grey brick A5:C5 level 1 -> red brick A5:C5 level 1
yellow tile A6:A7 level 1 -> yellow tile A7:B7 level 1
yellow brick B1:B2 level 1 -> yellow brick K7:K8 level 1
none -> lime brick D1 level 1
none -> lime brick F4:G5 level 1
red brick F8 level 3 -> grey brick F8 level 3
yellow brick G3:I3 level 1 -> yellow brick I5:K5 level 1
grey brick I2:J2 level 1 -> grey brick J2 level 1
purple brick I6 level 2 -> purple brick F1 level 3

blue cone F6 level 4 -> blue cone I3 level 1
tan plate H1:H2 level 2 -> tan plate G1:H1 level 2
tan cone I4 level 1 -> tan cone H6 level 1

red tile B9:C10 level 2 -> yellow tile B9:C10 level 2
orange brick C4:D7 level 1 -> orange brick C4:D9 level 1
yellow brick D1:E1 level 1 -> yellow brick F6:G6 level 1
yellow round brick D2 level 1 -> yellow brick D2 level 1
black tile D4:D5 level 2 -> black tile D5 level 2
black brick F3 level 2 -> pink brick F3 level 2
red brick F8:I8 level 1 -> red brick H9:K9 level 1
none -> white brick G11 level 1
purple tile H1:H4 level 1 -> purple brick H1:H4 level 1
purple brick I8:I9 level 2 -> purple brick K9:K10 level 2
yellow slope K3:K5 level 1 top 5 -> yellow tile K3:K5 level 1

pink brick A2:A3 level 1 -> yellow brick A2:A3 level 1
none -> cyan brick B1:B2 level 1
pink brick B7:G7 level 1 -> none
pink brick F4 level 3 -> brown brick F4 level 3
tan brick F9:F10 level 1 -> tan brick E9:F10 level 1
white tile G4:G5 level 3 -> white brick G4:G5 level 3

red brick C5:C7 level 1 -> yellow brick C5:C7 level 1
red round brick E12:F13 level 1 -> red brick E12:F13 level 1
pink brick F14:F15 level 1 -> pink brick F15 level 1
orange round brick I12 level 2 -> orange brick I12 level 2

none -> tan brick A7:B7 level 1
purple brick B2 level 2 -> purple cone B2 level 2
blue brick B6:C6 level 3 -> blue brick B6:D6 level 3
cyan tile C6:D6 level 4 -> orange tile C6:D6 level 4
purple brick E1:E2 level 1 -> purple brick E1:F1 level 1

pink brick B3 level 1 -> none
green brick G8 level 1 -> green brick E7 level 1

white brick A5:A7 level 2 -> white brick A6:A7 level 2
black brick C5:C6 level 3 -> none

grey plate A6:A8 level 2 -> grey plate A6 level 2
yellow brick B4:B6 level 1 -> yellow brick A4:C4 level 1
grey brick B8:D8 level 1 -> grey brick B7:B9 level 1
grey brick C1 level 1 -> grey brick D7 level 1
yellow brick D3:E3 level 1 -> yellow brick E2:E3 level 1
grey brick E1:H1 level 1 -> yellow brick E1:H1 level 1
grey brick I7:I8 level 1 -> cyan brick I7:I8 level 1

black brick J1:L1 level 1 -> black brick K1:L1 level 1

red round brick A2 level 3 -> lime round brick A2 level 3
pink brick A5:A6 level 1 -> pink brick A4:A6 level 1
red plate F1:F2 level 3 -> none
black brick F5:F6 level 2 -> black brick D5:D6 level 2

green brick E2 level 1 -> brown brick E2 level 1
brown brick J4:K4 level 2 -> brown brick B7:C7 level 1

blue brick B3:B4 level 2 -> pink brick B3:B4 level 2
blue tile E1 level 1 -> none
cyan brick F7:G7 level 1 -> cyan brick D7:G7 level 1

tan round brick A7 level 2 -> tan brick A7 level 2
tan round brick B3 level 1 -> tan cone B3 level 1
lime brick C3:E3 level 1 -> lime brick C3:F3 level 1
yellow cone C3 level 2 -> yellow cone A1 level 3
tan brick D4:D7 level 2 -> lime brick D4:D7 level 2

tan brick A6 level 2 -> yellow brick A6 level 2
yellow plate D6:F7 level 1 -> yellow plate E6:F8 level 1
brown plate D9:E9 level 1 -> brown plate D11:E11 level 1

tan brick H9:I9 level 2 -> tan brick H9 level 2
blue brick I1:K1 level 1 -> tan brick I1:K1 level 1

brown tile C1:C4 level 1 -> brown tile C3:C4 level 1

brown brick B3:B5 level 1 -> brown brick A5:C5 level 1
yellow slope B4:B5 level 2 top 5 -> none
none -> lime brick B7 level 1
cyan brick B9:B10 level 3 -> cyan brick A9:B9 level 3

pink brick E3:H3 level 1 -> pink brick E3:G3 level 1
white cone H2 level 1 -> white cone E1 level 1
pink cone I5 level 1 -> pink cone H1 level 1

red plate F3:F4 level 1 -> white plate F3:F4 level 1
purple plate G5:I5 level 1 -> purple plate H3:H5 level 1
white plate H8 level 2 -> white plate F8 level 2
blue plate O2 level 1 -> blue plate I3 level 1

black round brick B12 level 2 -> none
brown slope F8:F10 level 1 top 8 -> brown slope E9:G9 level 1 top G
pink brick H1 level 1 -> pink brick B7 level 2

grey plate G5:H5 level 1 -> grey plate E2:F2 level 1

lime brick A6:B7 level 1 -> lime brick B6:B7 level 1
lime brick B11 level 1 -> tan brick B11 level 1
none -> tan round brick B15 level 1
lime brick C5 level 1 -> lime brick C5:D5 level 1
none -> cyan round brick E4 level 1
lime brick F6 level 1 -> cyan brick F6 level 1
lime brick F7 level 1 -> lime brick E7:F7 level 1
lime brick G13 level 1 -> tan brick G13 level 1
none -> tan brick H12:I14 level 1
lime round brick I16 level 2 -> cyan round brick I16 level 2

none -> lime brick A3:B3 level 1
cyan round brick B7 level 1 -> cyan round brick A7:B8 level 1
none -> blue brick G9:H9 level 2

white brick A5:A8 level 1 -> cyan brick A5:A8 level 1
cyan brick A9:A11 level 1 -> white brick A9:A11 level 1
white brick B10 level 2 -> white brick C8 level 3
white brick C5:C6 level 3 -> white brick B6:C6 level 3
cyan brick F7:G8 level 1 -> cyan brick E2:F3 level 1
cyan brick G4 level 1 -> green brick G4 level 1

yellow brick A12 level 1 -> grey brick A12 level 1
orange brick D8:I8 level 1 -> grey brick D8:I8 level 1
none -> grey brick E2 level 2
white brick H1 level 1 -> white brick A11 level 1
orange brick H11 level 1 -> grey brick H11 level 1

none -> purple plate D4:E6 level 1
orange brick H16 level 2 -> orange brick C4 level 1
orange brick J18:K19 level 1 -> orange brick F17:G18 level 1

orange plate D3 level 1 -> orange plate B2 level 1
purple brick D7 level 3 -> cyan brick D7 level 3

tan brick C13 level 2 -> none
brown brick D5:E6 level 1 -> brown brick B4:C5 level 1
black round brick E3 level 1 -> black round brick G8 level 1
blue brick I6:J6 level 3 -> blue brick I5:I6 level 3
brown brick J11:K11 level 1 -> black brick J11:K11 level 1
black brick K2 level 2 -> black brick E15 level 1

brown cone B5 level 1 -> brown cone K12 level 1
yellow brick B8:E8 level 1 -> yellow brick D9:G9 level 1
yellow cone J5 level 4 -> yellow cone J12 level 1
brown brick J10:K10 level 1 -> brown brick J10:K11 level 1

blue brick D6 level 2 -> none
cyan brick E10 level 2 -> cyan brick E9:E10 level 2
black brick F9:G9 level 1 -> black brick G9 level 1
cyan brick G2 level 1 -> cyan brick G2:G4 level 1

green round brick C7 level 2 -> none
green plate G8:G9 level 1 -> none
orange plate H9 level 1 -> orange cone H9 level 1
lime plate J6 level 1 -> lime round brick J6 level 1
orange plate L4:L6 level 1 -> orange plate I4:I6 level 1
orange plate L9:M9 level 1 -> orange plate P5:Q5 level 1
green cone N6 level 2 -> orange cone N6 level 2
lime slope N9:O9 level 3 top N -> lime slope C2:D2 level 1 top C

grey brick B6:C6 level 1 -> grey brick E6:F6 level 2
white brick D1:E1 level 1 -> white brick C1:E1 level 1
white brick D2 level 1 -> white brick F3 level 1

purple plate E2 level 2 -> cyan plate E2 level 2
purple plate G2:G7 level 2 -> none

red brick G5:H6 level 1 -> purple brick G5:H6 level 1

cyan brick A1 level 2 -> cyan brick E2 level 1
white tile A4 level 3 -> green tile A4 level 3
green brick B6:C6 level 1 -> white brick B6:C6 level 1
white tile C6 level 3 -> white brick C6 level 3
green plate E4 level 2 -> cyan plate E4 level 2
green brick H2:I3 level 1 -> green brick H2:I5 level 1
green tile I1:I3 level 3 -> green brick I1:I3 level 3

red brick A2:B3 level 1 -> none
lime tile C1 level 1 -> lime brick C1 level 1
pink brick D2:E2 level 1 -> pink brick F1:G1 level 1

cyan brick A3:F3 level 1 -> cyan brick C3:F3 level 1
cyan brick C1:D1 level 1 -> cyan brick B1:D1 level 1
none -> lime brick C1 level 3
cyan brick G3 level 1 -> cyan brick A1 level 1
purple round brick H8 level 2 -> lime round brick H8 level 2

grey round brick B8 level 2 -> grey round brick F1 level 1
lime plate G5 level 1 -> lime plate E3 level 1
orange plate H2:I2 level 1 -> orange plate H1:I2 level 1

▶ [Task to complete] Search the entries for the string "black" and copy each line where it occurs.

▶ [Response]
black tile D4:D5 level 2 -> black tile D5 level 2
black brick F3 level 2 -> pink brick F3 level 2
black brick C5:C6 level 3 -> none
black brick J1:L1 level 1 -> black brick K1:L1 level 1
black brick F5:F6 level 2 -> black brick D5:D6 level 2
black round brick B12 level 2 -> none
black round brick E3 level 1 -> black round brick G8 level 1
brown brick J11:K11 level 1 -> black brick J11:K11 level 1
black brick K2 level 2 -> black brick E15 level 1
black brick F9:G9 level 1 -> black brick G9 level 1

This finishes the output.